[MATERIAL PROVIDED — start]
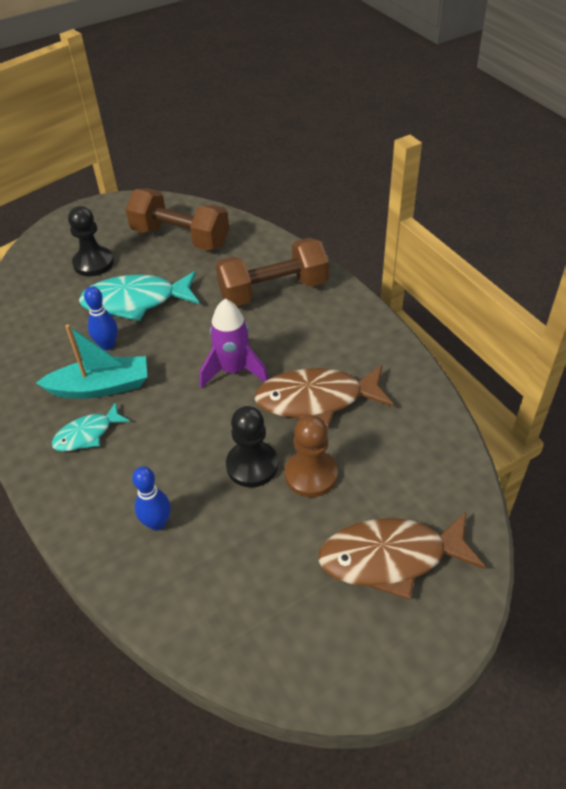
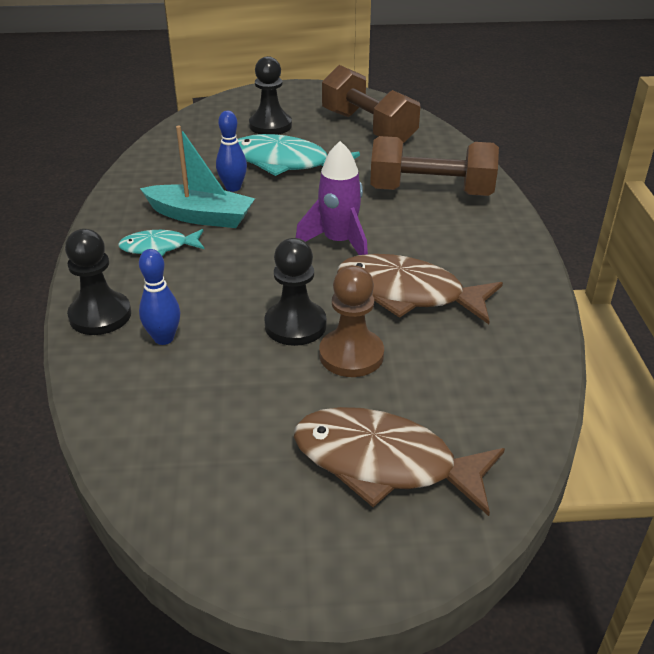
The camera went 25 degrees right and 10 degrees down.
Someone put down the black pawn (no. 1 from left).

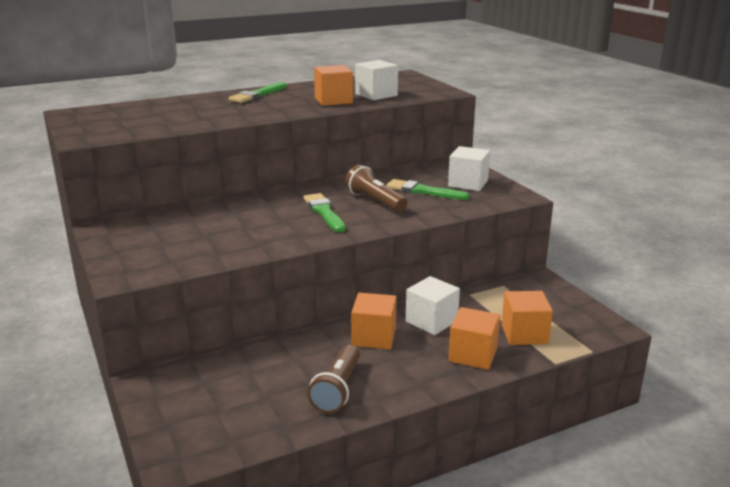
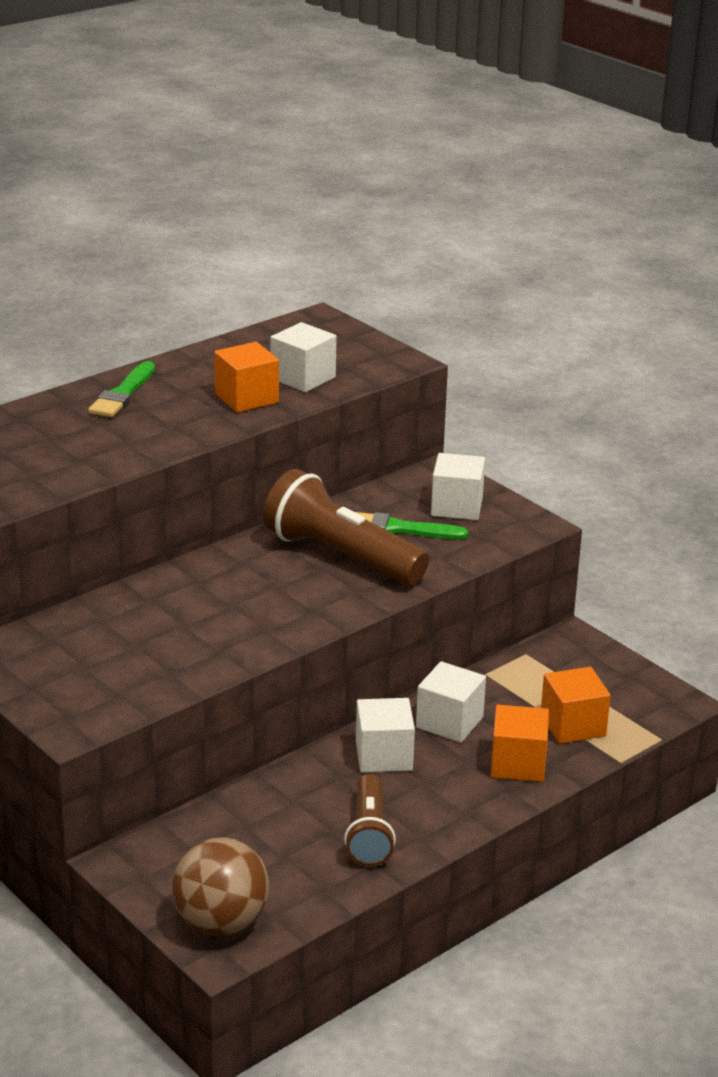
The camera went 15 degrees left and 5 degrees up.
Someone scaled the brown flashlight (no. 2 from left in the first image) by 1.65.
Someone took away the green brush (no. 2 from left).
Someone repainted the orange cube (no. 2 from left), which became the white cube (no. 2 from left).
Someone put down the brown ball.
[MATERIAL PROVIDED — finish]
THE PROBLEM — Every record above should reappear exactly, with the pictures gone.

RESPONSE TO THIS TASK —
The camera went 25 degrees right and 10 degrees down.
Someone put down the black pawn (no. 1 from left).

The camera went 15 degrees left and 5 degrees up.
Someone scaled the brown flashlight (no. 2 from left in the first image) by 1.65.
Someone took away the green brush (no. 2 from left).
Someone repainted the orange cube (no. 2 from left), which became the white cube (no. 2 from left).
Someone put down the brown ball.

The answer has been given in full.